Gather every line in the listing below that contains the string "kern", and copy each such line in full.

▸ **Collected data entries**
------------------------------------------------------------------------

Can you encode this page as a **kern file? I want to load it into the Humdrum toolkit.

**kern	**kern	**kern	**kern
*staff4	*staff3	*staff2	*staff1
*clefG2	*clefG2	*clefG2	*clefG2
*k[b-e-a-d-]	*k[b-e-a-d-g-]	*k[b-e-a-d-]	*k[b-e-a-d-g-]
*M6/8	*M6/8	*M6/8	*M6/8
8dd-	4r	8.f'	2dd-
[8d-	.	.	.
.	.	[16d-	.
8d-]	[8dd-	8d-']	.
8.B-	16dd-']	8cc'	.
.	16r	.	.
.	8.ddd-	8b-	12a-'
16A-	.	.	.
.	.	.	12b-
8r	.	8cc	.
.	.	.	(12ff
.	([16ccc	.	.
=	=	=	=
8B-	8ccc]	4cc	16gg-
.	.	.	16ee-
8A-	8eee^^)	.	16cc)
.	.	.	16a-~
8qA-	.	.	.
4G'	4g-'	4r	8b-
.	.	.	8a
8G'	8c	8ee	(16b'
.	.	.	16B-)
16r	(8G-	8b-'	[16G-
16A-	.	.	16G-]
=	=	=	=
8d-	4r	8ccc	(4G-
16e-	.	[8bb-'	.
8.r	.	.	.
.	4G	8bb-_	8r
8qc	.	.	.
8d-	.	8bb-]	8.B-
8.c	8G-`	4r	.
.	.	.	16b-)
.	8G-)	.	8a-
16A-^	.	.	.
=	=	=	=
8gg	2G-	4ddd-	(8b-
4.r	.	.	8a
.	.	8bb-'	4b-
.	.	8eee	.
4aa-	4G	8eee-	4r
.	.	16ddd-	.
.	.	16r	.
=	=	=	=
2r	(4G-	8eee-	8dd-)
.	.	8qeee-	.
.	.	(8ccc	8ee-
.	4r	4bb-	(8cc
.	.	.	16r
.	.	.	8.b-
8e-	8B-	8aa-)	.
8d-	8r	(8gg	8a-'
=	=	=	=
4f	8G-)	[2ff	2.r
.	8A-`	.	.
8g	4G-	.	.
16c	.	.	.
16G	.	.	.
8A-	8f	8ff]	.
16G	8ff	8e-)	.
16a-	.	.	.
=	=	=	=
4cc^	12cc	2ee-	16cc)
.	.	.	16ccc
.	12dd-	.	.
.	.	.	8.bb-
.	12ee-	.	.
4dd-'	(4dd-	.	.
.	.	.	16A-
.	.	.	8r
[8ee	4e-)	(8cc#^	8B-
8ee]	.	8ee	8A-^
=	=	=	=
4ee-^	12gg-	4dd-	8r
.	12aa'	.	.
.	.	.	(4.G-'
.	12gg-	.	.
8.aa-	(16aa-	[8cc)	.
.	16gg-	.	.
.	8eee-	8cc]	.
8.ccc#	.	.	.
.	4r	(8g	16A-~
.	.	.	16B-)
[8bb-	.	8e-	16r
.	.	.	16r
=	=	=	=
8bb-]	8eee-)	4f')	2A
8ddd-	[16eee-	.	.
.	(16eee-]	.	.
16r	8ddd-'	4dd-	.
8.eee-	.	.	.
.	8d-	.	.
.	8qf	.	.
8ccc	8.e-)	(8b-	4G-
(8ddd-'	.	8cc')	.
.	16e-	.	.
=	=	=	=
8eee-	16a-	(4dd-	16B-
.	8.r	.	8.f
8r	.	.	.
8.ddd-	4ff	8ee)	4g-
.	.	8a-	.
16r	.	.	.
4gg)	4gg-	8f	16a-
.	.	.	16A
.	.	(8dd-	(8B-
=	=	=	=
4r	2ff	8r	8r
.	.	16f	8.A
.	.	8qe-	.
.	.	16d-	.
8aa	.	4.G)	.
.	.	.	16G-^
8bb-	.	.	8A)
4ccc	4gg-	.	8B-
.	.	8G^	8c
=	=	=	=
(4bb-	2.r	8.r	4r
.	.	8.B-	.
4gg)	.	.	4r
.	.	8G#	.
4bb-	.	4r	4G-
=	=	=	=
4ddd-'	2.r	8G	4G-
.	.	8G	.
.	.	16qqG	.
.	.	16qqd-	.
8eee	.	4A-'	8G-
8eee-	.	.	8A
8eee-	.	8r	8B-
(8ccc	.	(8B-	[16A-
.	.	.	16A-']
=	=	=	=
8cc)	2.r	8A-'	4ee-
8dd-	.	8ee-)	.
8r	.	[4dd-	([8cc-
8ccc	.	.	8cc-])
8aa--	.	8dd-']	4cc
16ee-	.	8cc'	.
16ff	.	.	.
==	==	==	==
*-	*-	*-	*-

------------------------------------------------------------------------

▸ **RESPONSE**
Can you encode this page as a **kern file? I want to load it into the Humdrum toolkit.
**kern	**kern	**kern	**kern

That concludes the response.